*DATA SECTION*:
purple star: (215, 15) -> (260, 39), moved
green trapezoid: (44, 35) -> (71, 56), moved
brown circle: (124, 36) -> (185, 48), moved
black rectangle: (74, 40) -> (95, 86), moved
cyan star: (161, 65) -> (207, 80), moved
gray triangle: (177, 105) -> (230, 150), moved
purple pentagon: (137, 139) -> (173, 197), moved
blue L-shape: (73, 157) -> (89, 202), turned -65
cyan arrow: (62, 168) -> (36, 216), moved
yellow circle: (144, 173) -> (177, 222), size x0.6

* * *

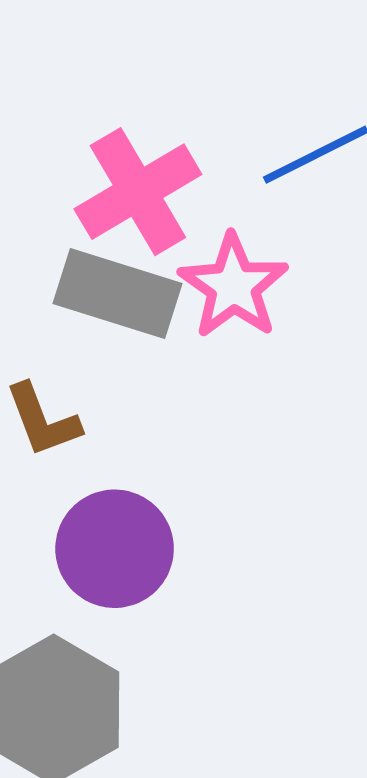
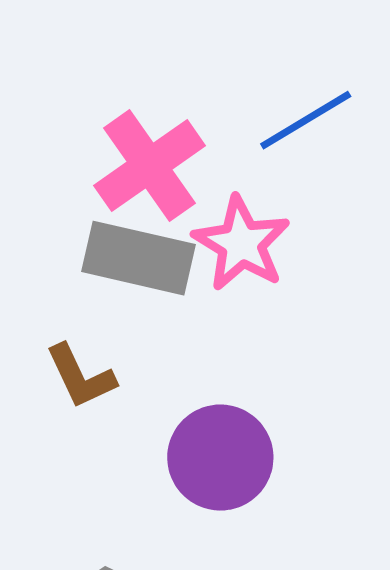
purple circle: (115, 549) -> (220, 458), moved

*TASK REQUIREMENTS*:
Provide nothing but the number of lines in the material above in which the string "circle" is found.

*FINISHED EXERCISE*:
3